## DATA PROVIDED:
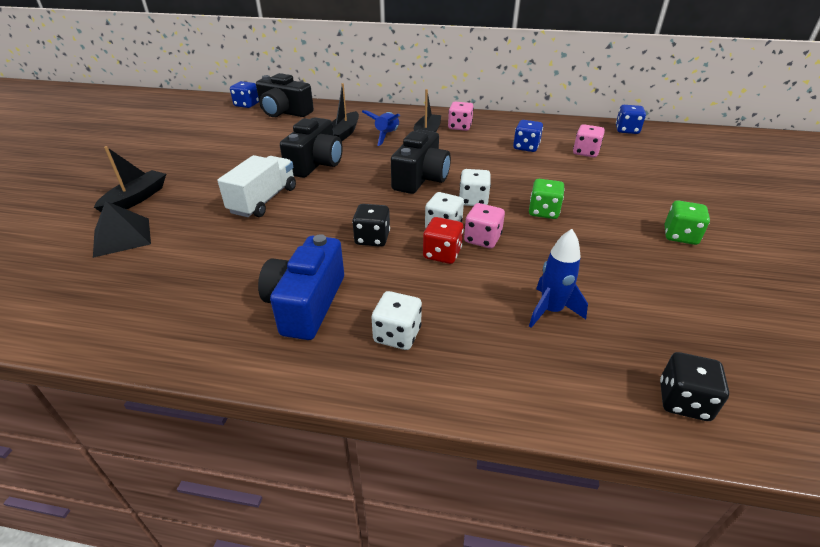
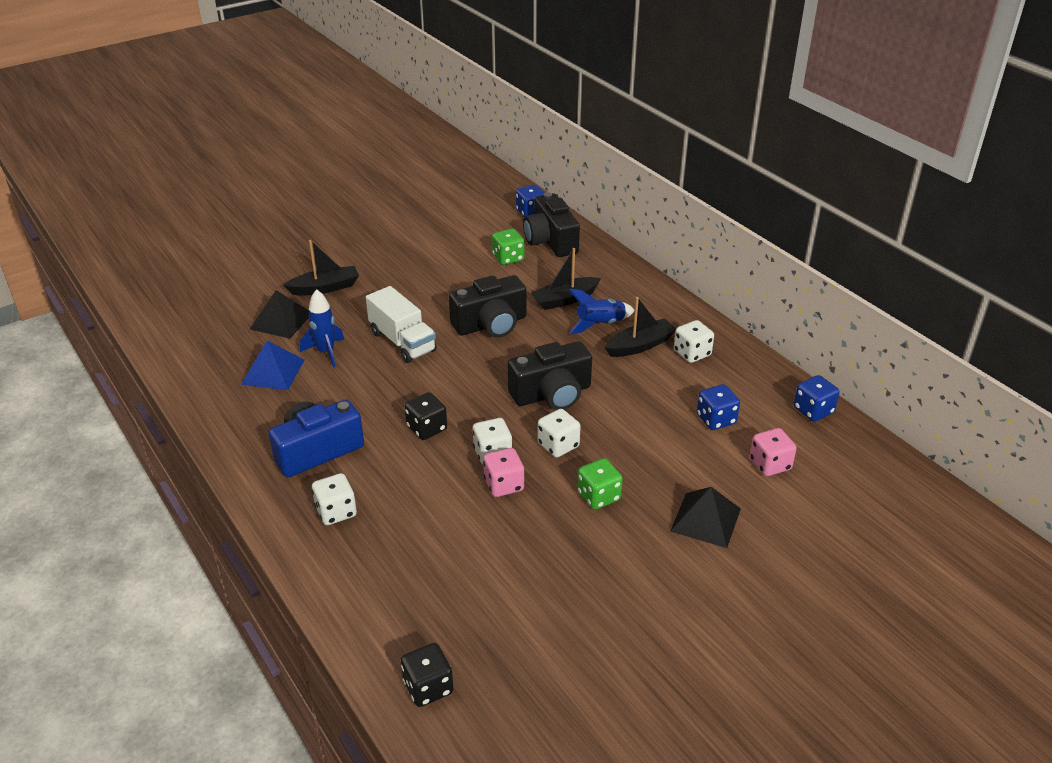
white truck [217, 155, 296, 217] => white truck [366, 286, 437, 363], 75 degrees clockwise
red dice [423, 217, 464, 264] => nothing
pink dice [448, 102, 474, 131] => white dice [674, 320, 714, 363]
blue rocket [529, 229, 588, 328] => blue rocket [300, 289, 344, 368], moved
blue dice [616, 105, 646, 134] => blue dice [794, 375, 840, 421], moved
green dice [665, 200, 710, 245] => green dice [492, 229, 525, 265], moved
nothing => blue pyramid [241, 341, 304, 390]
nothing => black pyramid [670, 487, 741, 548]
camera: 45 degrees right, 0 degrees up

## YOUR INSTRUCTIONS:
An exact, image-free transcription of all the records above is needed.

## ANSWER BOX:
white truck [217, 155, 296, 217] => white truck [366, 286, 437, 363], 75 degrees clockwise
red dice [423, 217, 464, 264] => nothing
pink dice [448, 102, 474, 131] => white dice [674, 320, 714, 363]
blue rocket [529, 229, 588, 328] => blue rocket [300, 289, 344, 368], moved
blue dice [616, 105, 646, 134] => blue dice [794, 375, 840, 421], moved
green dice [665, 200, 710, 245] => green dice [492, 229, 525, 265], moved
nothing => blue pyramid [241, 341, 304, 390]
nothing => black pyramid [670, 487, 741, 548]
camera: 45 degrees right, 0 degrees up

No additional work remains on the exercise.